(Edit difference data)

=== Begin Enclosure ===

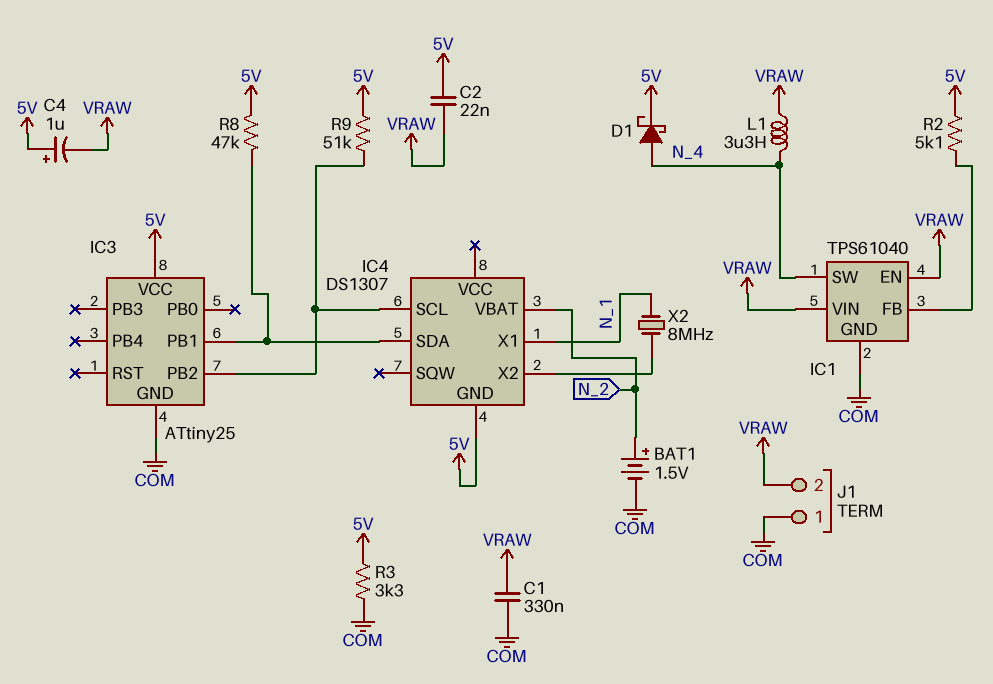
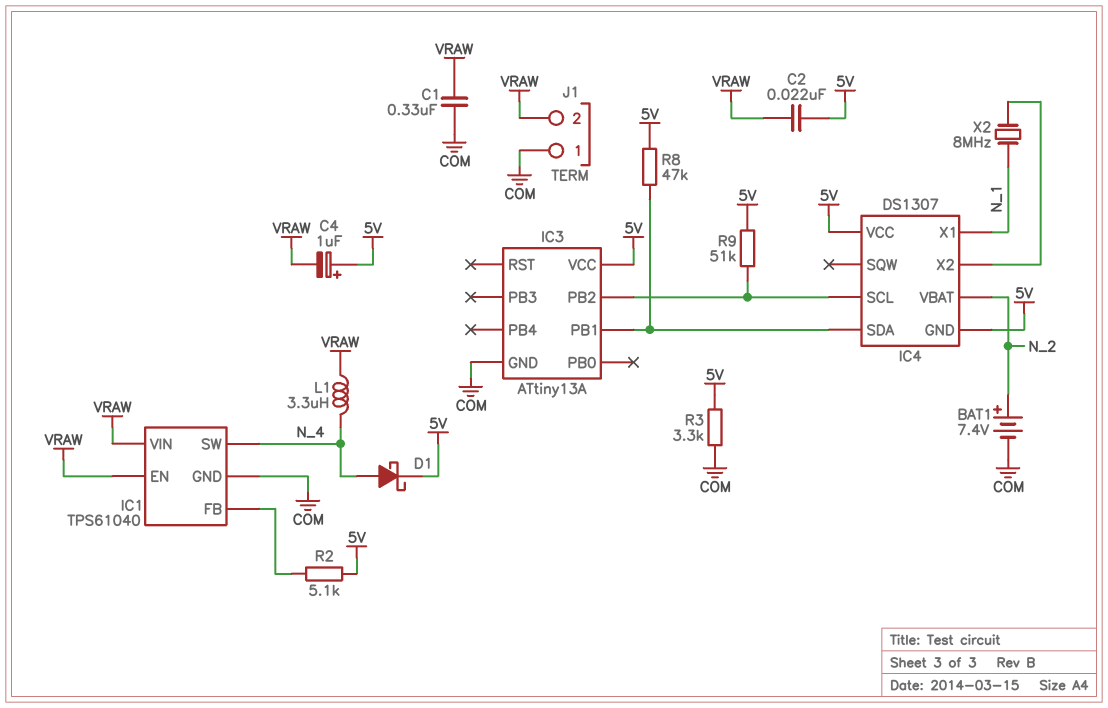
BAT1: 1.5V (plus N_2, minus COM) -> 7.4V (plus N_2, minus COM)
IC3: ATtiny25 -> ATtiny13A
IC4 pin VCC: none -> 5V

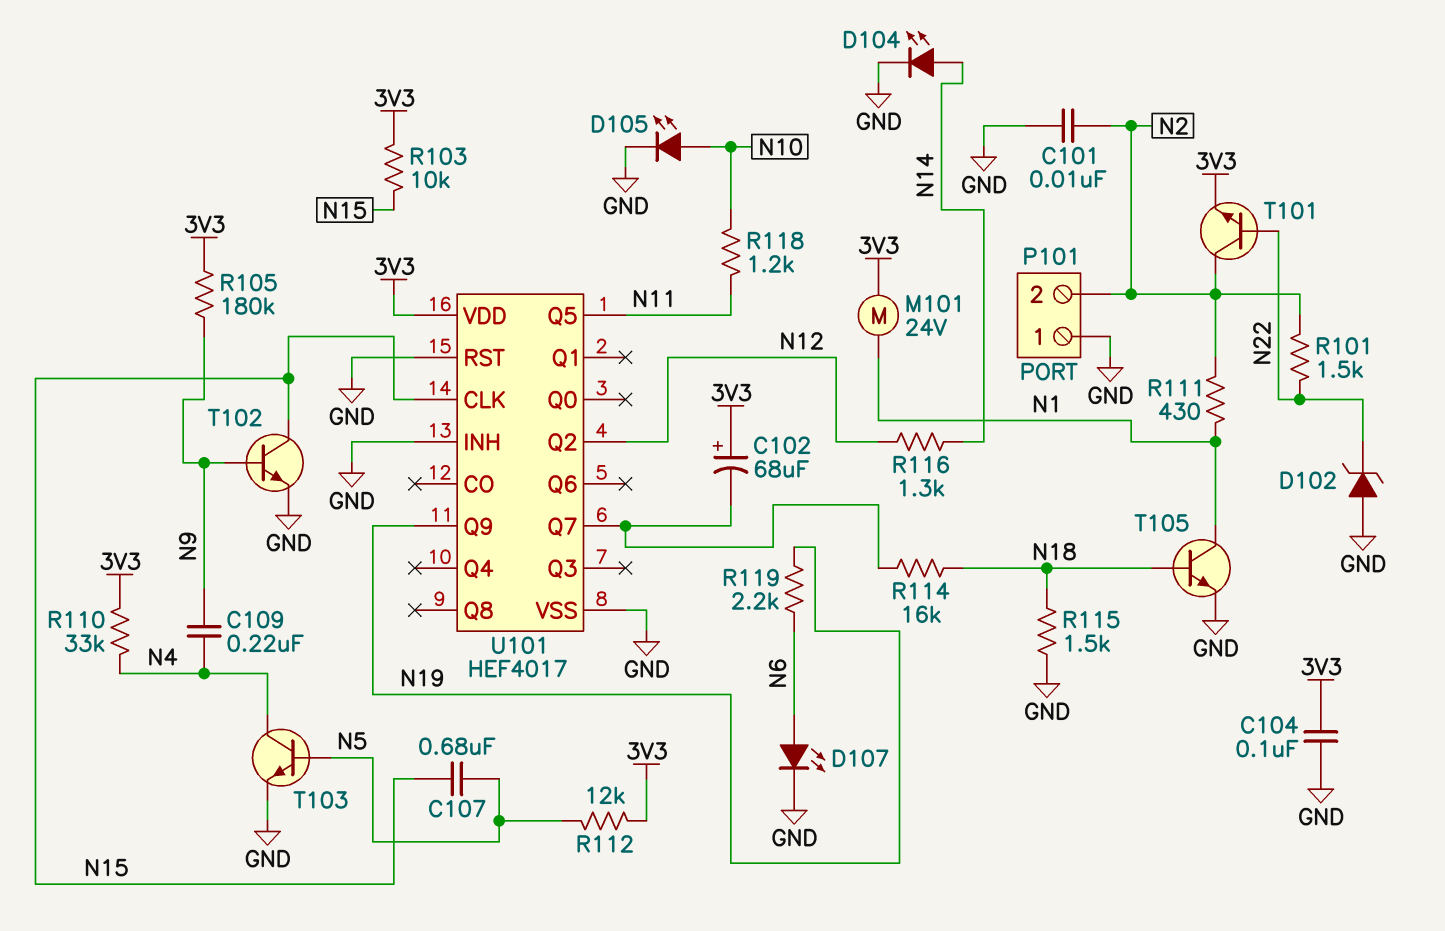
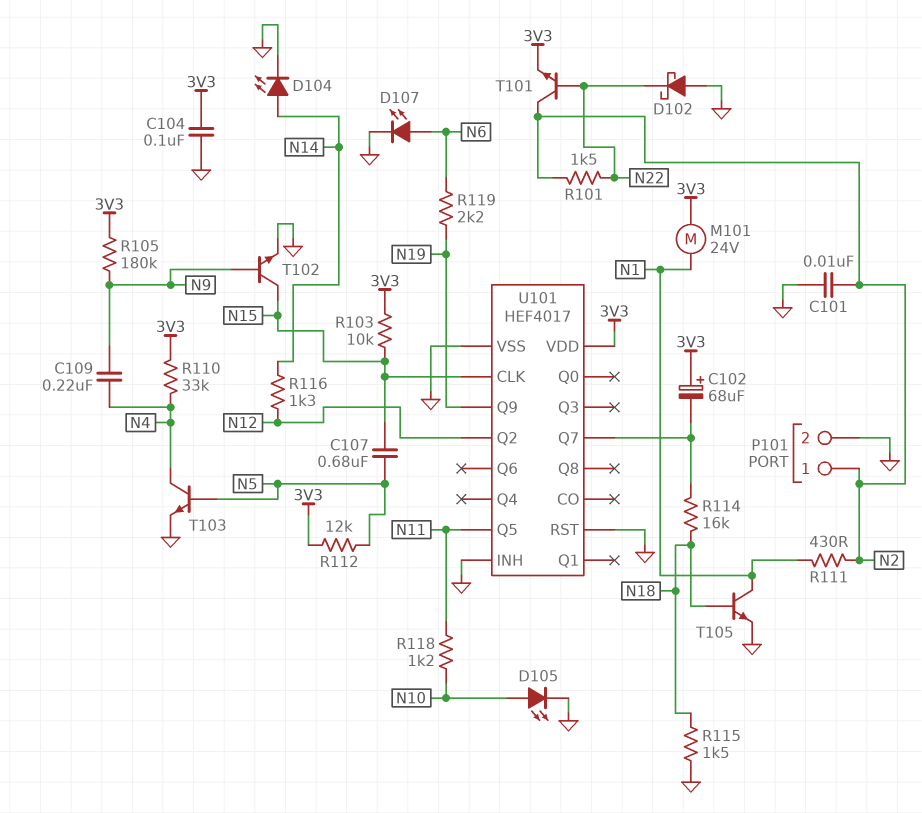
D102: zener (A GND, K N22) -> schottky (A GND, K N22)
P101 pin 1: GND -> N2
P101 pin 2: N2 -> GND

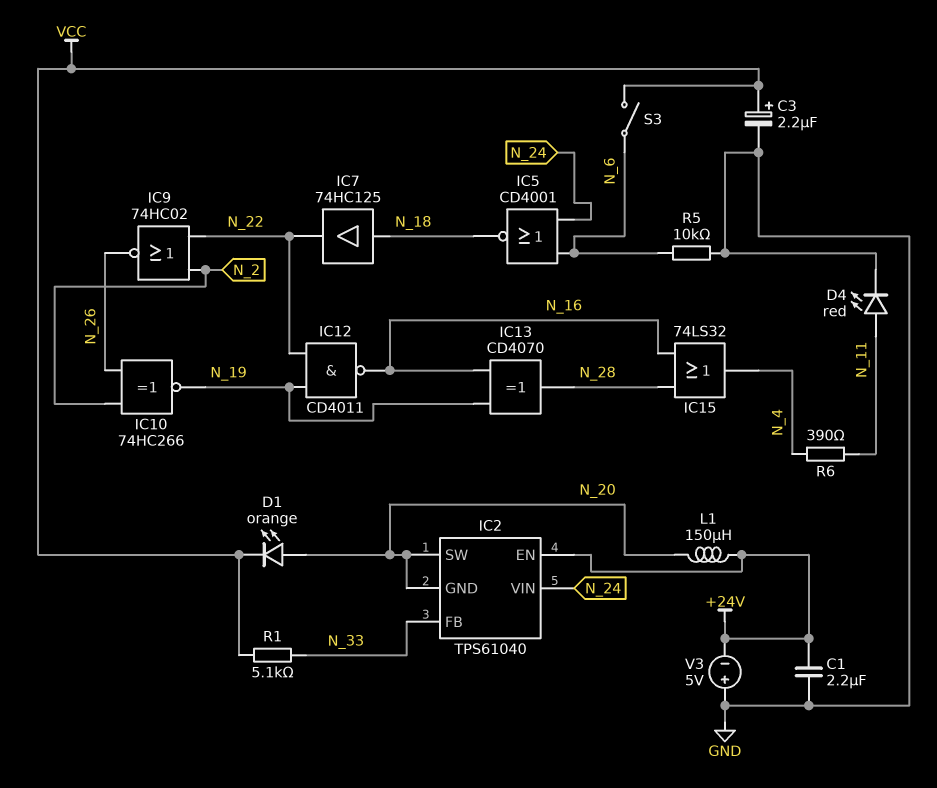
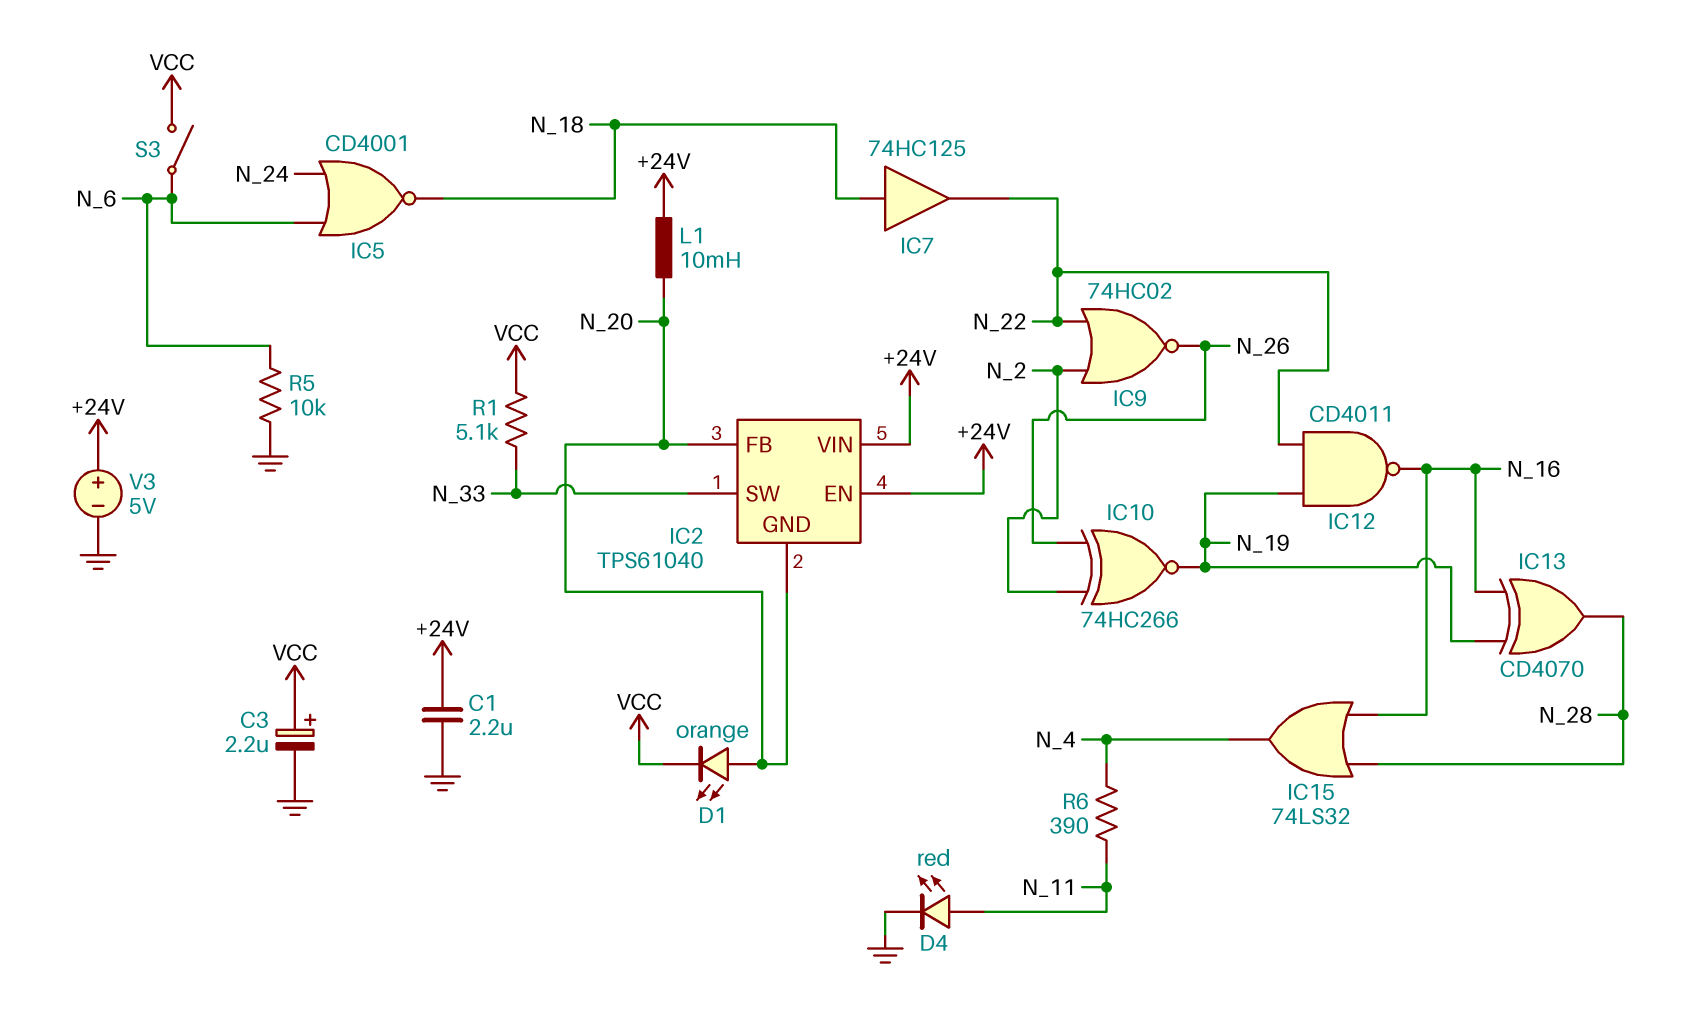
IC2 pin FB: N_33 -> N_20
IC2 pin SW: N_20 -> N_33
IC2 pin VIN: N_24 -> +24V
L1: 150uH (+24V, N_20) -> 10mH (+24V, N_20)
V3: 5V (plus GND, minus +24V) -> 5V (plus +24V, minus GND)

=== End Enclosure ===

Print all of the entries word for word. Omit the pictures they contain.

BAT1: 1.5V (plus N_2, minus COM) -> 7.4V (plus N_2, minus COM)
IC3: ATtiny25 -> ATtiny13A
IC4 pin VCC: none -> 5V

D102: zener (A GND, K N22) -> schottky (A GND, K N22)
P101 pin 1: GND -> N2
P101 pin 2: N2 -> GND

IC2 pin FB: N_33 -> N_20
IC2 pin SW: N_20 -> N_33
IC2 pin VIN: N_24 -> +24V
L1: 150uH (+24V, N_20) -> 10mH (+24V, N_20)
V3: 5V (plus GND, minus +24V) -> 5V (plus +24V, minus GND)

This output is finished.